== AVAILABLE DATA ==
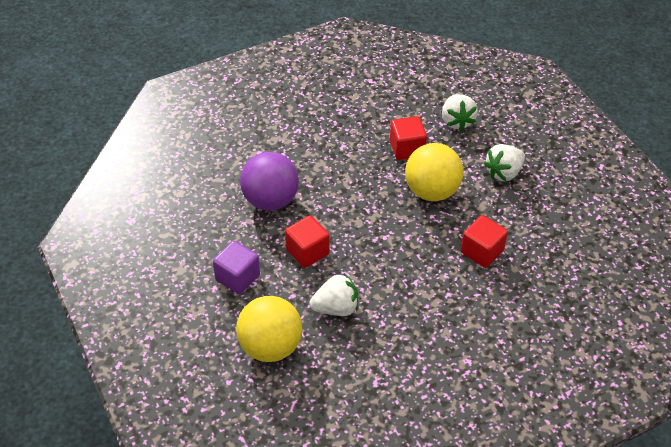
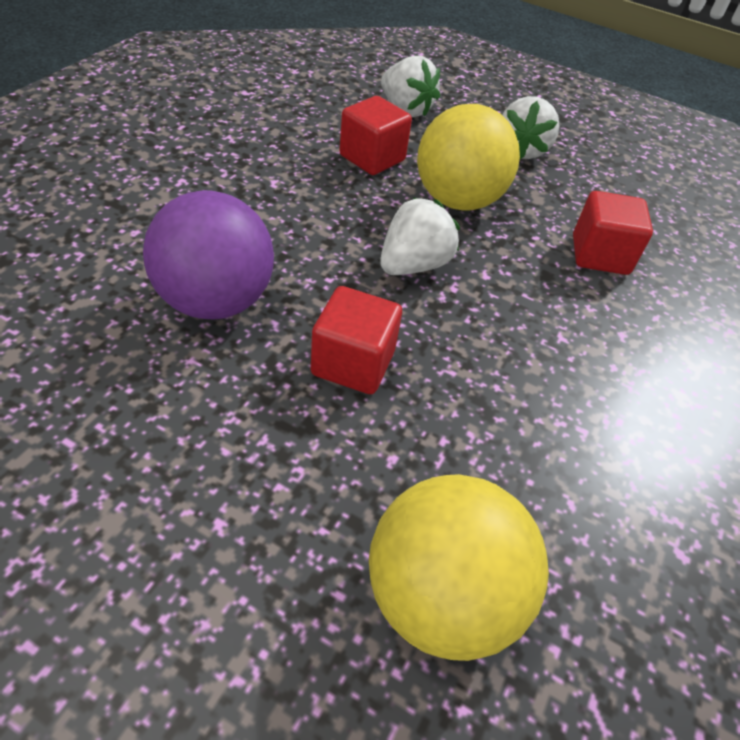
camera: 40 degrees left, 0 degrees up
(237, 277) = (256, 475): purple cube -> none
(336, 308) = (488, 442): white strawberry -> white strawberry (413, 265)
---
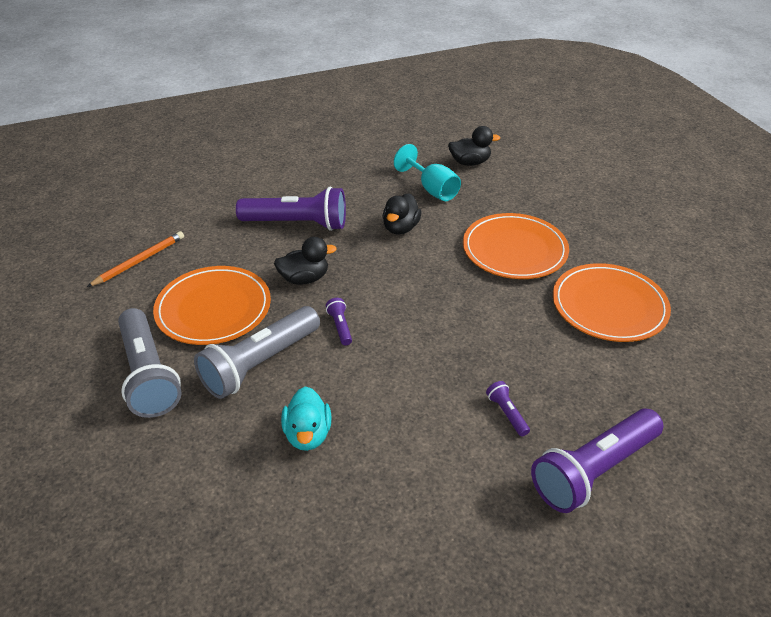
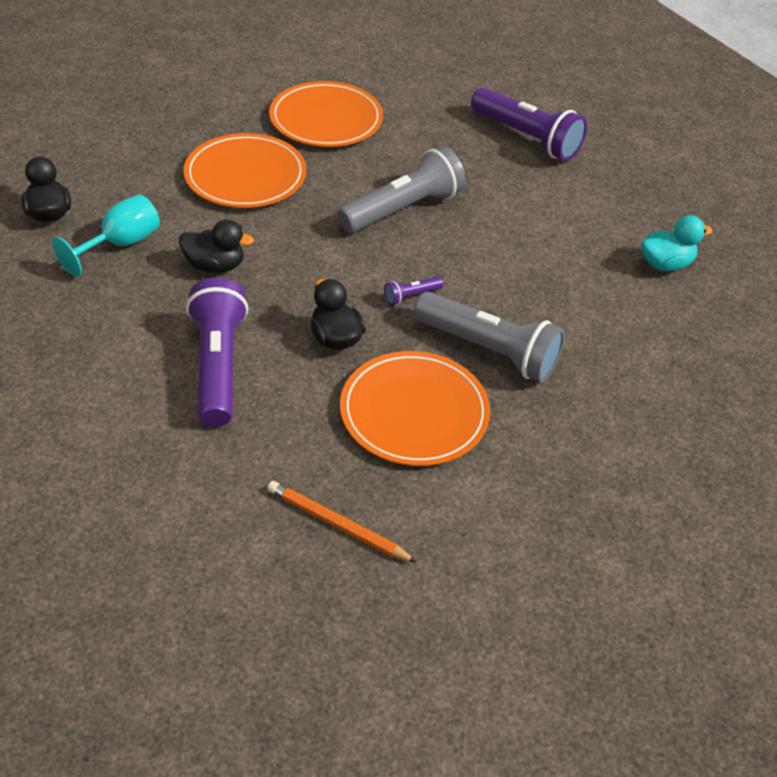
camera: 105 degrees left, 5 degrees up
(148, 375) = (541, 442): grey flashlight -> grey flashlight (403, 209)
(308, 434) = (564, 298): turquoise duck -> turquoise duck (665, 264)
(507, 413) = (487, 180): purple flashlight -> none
* * *
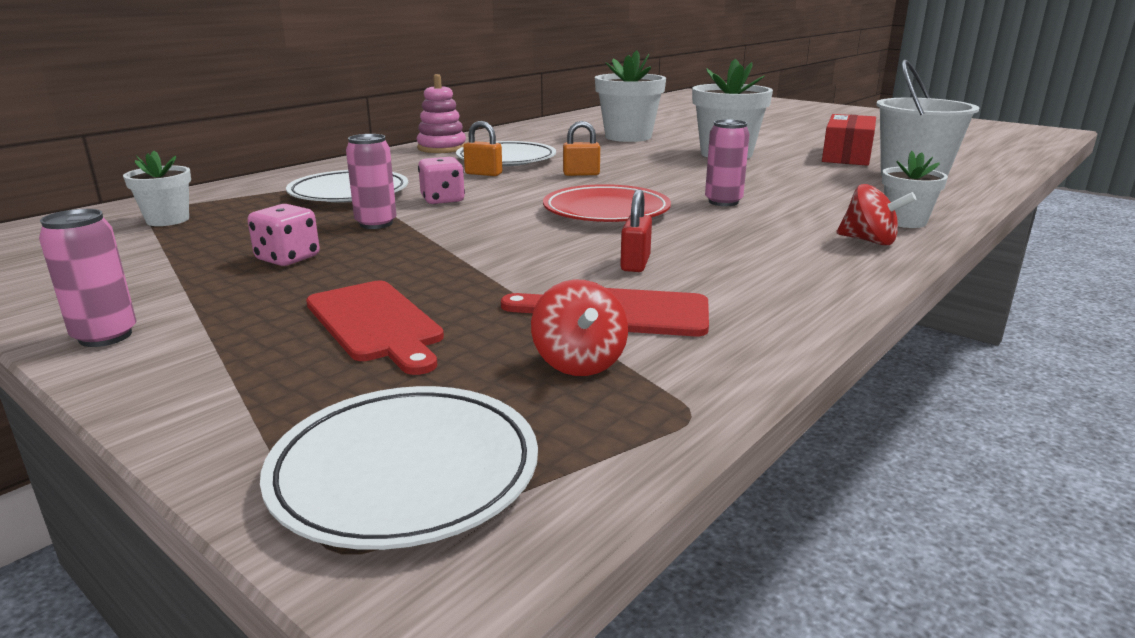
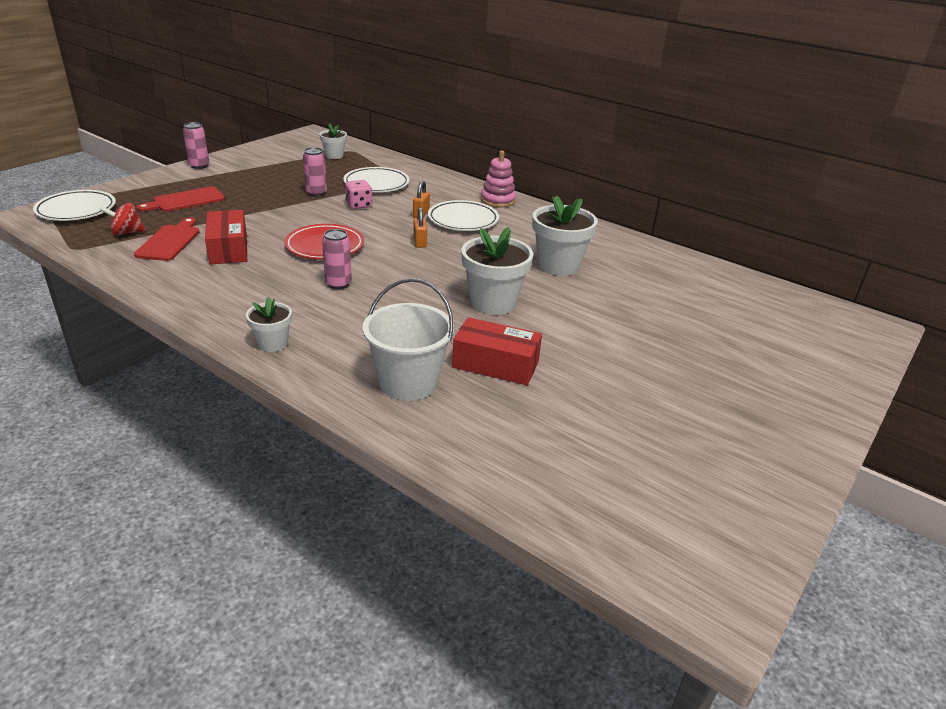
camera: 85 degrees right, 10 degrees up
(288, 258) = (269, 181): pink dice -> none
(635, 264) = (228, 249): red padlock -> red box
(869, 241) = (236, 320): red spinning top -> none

== TASK OBJECTIVE ==
Return every line from the entries above that includes the word "flashlight".

== RESULT FOR THIS EXERCISE ==
(148, 375) = (541, 442): grey flashlight -> grey flashlight (403, 209)
(507, 413) = (487, 180): purple flashlight -> none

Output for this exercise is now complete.